DIRECTIONS FOR THIS TASK.
Reproduce the records below word for word, starting with their first line and ending after the line that contains "Question: In terms of size, does".

RECORDS TO PROCESS.
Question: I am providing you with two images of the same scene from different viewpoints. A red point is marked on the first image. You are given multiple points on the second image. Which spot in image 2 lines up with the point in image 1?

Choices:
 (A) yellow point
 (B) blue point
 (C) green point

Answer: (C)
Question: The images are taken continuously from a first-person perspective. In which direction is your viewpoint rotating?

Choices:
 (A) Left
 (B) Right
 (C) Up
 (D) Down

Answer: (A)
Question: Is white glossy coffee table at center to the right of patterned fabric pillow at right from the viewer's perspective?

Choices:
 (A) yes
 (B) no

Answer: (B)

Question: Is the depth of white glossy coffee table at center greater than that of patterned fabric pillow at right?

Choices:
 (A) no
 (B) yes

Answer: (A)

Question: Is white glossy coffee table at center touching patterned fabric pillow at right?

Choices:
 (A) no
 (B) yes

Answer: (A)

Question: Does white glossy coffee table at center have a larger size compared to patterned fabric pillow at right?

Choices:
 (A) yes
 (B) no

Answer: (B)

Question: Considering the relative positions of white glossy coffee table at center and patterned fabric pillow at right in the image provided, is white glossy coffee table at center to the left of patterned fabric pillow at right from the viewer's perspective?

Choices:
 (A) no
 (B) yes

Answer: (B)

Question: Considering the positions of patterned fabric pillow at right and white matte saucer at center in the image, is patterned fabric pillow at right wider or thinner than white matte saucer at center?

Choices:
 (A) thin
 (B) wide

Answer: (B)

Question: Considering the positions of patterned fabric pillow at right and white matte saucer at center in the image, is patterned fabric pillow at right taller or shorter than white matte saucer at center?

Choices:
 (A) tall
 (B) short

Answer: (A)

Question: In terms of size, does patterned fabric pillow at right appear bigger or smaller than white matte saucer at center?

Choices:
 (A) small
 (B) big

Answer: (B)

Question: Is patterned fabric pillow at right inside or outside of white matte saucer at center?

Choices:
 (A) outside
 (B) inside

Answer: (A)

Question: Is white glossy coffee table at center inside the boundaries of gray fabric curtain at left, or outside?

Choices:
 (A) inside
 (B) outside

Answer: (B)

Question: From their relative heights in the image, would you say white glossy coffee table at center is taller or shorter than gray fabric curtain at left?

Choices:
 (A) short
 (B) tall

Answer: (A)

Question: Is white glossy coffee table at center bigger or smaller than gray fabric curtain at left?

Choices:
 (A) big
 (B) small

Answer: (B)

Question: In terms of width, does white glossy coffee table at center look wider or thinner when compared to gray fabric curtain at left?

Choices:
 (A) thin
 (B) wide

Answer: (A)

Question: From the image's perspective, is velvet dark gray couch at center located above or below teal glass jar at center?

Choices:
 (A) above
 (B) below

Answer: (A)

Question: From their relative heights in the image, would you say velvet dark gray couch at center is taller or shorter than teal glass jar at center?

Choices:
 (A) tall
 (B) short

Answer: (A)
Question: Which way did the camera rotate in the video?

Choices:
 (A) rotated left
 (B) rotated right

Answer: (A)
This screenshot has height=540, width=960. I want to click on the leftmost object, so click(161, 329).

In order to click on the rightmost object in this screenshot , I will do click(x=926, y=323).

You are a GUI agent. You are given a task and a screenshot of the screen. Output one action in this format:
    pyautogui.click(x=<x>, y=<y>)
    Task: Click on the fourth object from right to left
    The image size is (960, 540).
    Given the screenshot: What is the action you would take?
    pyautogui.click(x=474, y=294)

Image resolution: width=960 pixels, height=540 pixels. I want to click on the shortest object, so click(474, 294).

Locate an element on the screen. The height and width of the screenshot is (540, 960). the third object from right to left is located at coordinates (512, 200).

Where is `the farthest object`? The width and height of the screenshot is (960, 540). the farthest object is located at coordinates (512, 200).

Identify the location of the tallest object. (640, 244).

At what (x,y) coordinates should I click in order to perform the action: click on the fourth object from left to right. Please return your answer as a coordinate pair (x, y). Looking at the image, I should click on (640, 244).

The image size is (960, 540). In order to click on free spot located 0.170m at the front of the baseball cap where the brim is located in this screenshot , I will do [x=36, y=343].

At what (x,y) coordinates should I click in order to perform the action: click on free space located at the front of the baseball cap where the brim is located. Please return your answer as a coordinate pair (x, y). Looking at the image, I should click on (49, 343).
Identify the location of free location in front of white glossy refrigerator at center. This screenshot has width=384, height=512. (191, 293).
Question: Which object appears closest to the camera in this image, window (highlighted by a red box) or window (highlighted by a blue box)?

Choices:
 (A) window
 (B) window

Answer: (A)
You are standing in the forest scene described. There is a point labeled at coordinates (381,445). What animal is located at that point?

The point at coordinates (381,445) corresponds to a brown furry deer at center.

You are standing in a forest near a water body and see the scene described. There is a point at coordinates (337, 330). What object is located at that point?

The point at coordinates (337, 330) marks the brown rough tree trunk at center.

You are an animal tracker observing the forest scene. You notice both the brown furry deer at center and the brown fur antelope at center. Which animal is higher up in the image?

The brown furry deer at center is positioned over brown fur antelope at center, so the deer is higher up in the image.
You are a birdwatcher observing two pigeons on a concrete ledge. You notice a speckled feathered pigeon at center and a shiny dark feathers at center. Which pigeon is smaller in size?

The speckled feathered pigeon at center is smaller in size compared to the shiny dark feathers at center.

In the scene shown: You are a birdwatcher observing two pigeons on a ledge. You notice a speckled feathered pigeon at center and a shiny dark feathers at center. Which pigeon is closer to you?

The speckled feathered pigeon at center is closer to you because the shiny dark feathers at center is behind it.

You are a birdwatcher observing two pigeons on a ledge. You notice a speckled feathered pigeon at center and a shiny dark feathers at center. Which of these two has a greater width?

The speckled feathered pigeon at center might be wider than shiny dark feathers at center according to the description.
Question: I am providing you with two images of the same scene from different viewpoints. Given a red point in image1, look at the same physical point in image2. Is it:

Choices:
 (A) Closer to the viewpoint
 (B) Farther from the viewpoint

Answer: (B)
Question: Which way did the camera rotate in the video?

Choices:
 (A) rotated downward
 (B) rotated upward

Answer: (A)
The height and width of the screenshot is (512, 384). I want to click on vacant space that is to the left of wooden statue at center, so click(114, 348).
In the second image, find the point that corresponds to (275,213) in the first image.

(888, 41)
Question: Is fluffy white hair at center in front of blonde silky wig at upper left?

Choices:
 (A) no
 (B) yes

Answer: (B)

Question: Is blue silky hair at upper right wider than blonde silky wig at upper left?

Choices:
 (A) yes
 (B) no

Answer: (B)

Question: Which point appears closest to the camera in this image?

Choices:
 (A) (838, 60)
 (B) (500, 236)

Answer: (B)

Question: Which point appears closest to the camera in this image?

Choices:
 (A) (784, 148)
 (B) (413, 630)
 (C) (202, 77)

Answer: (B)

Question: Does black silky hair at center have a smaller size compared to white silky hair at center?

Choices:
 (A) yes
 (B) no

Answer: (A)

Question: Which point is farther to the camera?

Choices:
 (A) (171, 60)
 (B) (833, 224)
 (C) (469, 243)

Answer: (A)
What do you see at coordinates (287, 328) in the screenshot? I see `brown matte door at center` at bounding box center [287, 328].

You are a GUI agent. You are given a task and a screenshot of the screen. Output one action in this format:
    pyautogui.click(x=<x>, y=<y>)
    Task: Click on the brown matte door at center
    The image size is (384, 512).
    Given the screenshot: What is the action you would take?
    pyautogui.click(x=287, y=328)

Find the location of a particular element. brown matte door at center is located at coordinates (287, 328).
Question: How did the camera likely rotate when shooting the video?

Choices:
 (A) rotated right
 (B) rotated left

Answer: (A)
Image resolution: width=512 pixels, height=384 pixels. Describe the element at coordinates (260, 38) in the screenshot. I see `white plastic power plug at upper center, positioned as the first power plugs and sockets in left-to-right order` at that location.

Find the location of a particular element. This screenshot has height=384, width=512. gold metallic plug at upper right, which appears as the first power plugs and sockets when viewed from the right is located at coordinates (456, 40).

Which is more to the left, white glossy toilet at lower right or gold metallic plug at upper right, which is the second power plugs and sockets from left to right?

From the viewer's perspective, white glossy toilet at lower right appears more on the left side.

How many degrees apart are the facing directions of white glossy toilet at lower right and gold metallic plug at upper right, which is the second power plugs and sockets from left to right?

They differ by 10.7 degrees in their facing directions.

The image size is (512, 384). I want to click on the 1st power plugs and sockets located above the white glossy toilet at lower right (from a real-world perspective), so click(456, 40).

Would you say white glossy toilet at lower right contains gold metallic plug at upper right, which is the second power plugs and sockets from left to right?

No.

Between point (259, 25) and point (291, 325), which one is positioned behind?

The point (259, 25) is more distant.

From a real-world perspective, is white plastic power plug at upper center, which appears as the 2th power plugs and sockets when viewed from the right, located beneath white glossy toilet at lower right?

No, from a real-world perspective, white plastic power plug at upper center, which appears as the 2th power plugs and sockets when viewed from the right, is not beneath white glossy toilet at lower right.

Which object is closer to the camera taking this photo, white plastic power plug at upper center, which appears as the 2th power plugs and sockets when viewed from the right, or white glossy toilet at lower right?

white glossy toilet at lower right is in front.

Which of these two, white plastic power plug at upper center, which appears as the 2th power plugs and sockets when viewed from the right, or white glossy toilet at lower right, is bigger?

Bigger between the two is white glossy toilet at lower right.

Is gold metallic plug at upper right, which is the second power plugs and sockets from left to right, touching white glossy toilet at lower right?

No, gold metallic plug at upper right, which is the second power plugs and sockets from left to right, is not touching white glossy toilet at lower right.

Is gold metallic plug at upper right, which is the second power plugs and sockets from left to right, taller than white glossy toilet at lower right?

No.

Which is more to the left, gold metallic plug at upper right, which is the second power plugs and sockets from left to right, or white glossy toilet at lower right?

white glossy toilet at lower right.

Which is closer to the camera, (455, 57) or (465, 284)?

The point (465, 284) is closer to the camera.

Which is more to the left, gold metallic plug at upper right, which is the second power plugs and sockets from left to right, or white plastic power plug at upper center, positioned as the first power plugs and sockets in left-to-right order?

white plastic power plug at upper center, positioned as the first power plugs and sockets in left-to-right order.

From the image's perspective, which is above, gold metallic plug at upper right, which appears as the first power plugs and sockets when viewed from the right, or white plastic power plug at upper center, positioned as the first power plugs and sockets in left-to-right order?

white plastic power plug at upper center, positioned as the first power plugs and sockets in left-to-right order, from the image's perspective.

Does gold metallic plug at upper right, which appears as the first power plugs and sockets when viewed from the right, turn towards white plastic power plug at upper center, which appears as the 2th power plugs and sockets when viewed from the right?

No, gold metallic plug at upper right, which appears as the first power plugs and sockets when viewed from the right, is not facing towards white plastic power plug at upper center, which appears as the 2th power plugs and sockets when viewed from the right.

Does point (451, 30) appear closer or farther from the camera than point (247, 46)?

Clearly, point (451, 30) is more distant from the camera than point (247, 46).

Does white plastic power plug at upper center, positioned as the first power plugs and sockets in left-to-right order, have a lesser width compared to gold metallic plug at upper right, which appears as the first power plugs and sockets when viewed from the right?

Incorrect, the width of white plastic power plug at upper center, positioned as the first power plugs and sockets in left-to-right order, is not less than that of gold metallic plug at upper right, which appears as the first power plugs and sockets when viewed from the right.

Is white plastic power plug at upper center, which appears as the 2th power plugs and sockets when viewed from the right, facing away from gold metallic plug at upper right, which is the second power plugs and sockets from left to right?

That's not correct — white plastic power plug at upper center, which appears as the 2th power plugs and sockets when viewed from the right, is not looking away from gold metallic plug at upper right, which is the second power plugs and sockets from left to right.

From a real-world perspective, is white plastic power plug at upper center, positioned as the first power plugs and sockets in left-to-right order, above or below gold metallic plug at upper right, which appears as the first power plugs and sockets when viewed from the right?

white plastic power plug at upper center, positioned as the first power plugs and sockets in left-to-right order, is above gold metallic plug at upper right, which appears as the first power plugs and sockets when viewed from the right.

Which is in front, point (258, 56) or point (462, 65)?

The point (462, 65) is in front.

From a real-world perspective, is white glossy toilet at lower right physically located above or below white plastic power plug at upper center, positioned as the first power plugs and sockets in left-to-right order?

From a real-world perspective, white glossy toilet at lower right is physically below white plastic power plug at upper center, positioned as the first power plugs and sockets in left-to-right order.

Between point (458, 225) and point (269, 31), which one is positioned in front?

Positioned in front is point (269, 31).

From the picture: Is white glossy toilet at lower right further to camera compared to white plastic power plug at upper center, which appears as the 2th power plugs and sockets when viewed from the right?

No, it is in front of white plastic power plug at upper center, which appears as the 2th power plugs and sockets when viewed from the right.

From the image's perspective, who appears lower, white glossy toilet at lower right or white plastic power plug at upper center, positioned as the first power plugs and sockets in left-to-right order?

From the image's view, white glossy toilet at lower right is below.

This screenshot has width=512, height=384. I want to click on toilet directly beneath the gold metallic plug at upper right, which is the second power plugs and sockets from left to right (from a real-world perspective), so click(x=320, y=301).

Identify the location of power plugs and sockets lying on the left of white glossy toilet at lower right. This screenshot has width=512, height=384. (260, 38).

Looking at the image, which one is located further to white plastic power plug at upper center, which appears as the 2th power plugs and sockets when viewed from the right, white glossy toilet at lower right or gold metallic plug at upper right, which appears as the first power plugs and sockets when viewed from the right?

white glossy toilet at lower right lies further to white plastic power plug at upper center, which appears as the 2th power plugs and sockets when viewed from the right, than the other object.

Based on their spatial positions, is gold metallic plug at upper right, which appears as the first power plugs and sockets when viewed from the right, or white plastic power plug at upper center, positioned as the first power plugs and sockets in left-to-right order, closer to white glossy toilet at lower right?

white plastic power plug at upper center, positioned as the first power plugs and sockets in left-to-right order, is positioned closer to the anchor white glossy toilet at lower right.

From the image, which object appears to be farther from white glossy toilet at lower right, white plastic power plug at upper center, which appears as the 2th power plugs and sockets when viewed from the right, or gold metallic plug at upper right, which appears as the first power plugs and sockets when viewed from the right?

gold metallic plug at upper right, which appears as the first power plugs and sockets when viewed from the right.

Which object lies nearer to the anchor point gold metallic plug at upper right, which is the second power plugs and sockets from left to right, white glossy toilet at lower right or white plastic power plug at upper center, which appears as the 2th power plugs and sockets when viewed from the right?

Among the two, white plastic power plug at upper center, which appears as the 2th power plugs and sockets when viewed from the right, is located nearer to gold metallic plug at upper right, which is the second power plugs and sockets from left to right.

RESPONSE BELOW.
Question: I am providing you with two images of the same scene from different viewpoints. A red point is marked on the first image. You are given multiple points on the second image. Which spot in image 2 lines up with the point in image 1?

Choices:
 (A) yellow point
 (B) blue point
 (C) green point

Answer: (C)
Question: The images are taken continuously from a first-person perspective. In which direction is your viewpoint rotating?

Choices:
 (A) Left
 (B) Right
 (C) Up
 (D) Down

Answer: (A)
Question: Is white glossy coffee table at center to the right of patterned fabric pillow at right from the viewer's perspective?

Choices:
 (A) yes
 (B) no

Answer: (B)

Question: Is the depth of white glossy coffee table at center greater than that of patterned fabric pillow at right?

Choices:
 (A) no
 (B) yes

Answer: (A)

Question: Is white glossy coffee table at center touching patterned fabric pillow at right?

Choices:
 (A) no
 (B) yes

Answer: (A)

Question: Does white glossy coffee table at center have a larger size compared to patterned fabric pillow at right?

Choices:
 (A) yes
 (B) no

Answer: (B)

Question: Considering the relative positions of white glossy coffee table at center and patterned fabric pillow at right in the image provided, is white glossy coffee table at center to the left of patterned fabric pillow at right from the viewer's perspective?

Choices:
 (A) no
 (B) yes

Answer: (B)

Question: Considering the positions of patterned fabric pillow at right and white matte saucer at center in the image, is patterned fabric pillow at right wider or thinner than white matte saucer at center?

Choices:
 (A) thin
 (B) wide

Answer: (B)

Question: Considering the positions of patterned fabric pillow at right and white matte saucer at center in the image, is patterned fabric pillow at right taller or shorter than white matte saucer at center?

Choices:
 (A) tall
 (B) short

Answer: (A)

Question: In terms of size, does patterned fabric pillow at right appear bigger or smaller than white matte saucer at center?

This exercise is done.